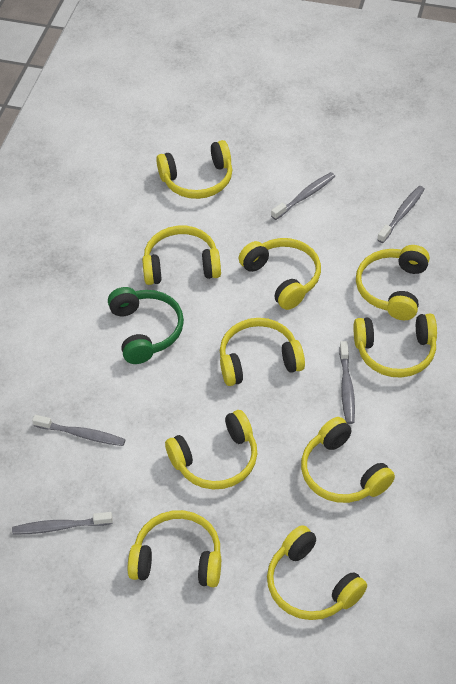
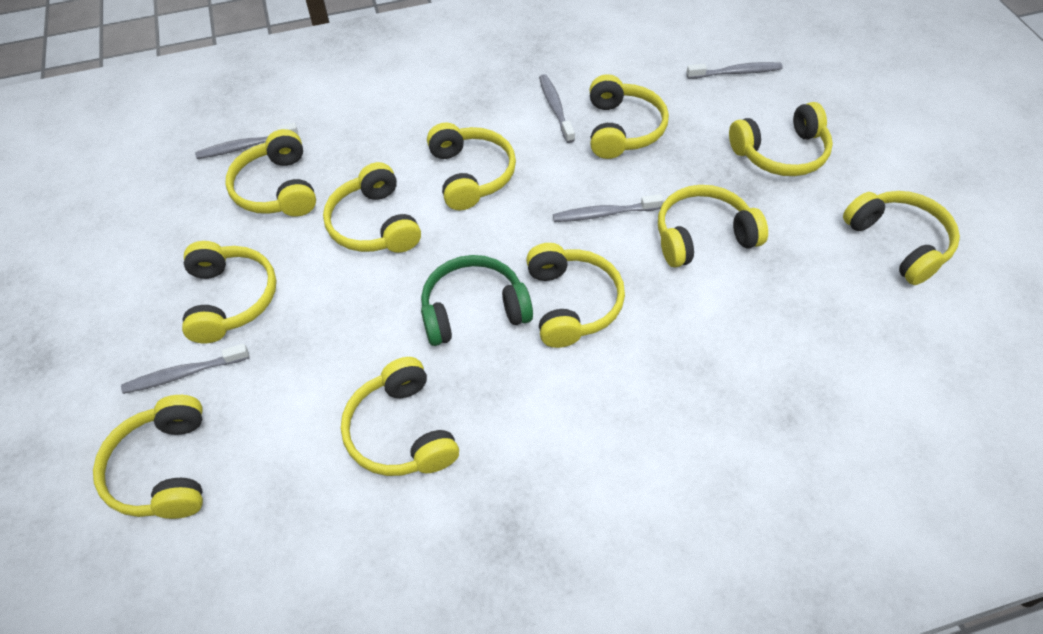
yellow headphones: 10 -> 11

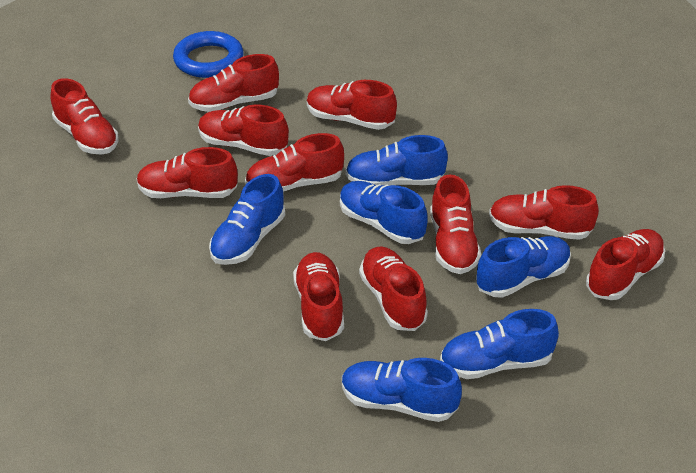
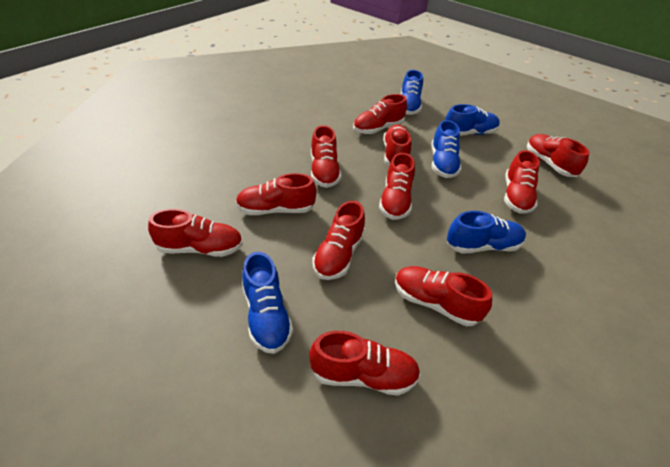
blue ring: 1 -> 0
blue shoe: 6 -> 5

(Task requirements): Retype the data exactly; images stay out.

(Result below):
yellow headphones: 10 -> 11

blue ring: 1 -> 0
blue shoe: 6 -> 5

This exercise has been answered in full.